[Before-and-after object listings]
=-=-=-=-=
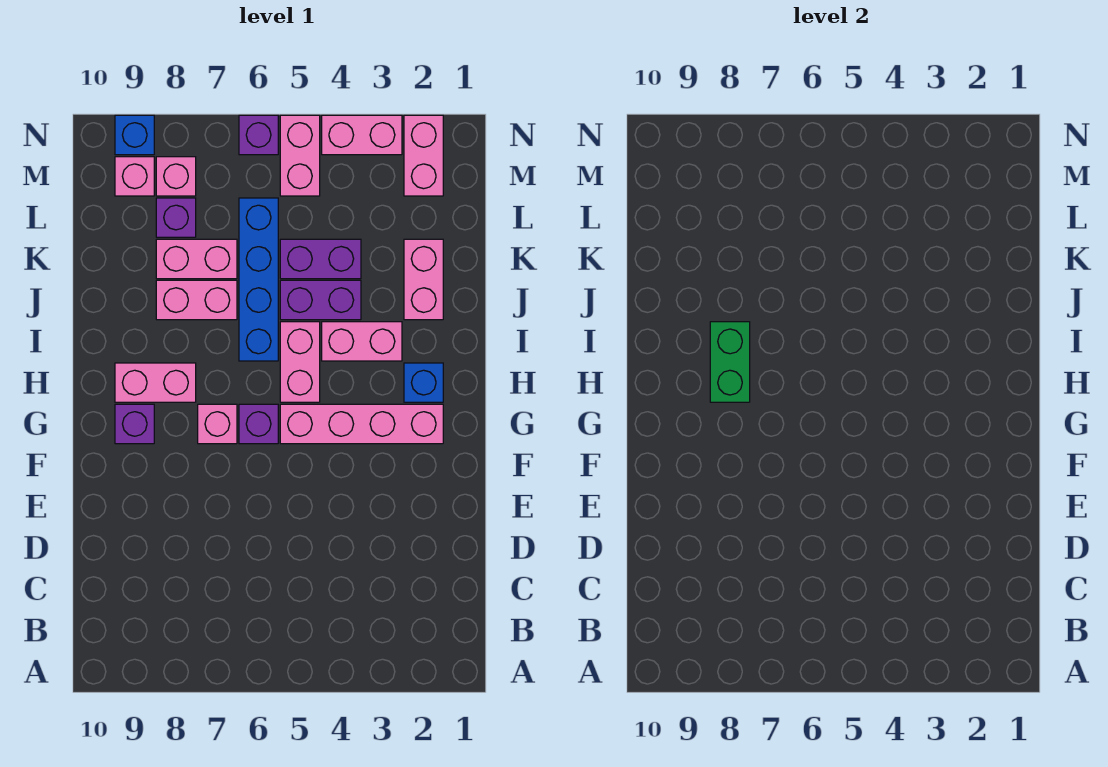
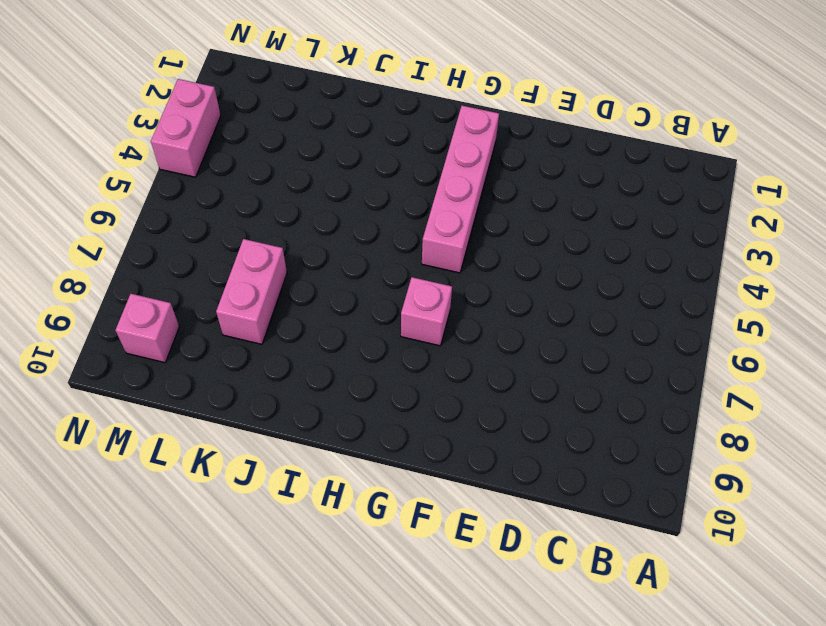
none -> purple brick G6 level 1
none -> purple brick G9 level 1
none -> blue brick H2 level 1

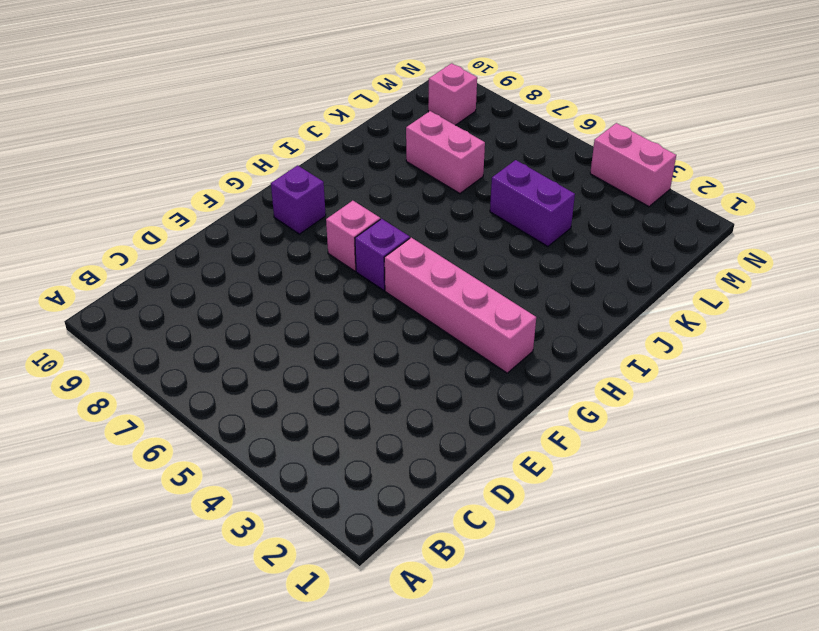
none -> blue brick H2 level 1
none -> pink brick H5:I5 level 1
none -> pink brick H8:H9 level 1

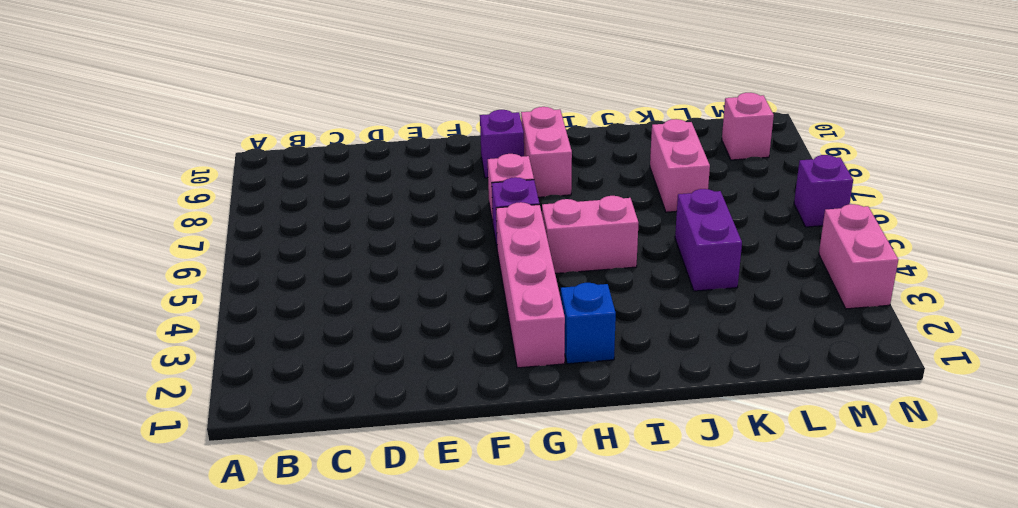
none -> pink brick I3:I4 level 1
none -> blue brick I6:L6 level 1
none -> pink brick J2:K2 level 1

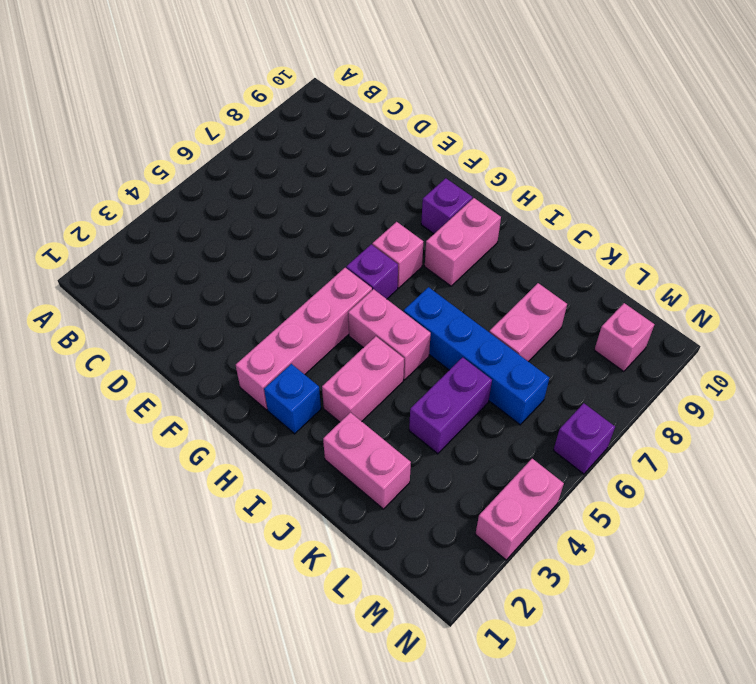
none -> purple brick J4:J5 level 1
none -> pink brick J7:J8 level 1
none -> purple brick L8 level 1

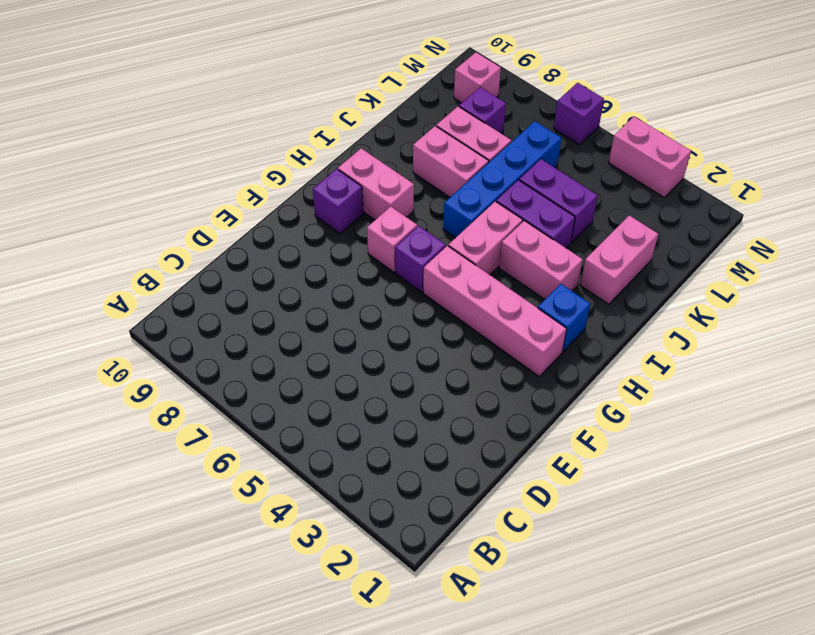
none -> pink brick M2:N2 level 1
none -> pink brick M5:N5 level 1
none -> pink brick M8 level 1

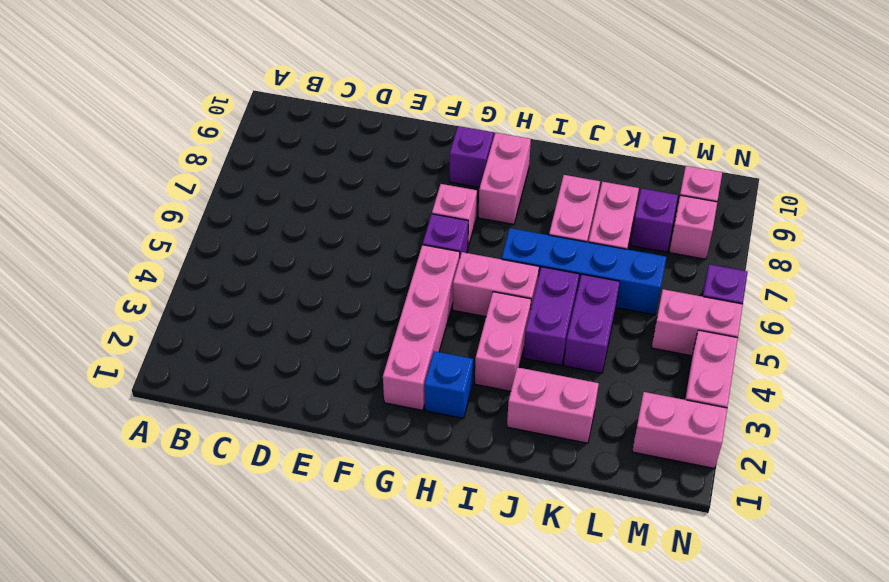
none -> blue brick N9 level 1
none -> green brick H8:I8 level 2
=-=-=-=-=
- PROBLEM REQUIREMENTS
From the entries above, copy every line where the word "pink" shows up.

- TASK ANSWER
none -> pink brick H5:I5 level 1
none -> pink brick H8:H9 level 1
none -> pink brick I3:I4 level 1
none -> pink brick J2:K2 level 1
none -> pink brick J7:J8 level 1
none -> pink brick M2:N2 level 1
none -> pink brick M5:N5 level 1
none -> pink brick M8 level 1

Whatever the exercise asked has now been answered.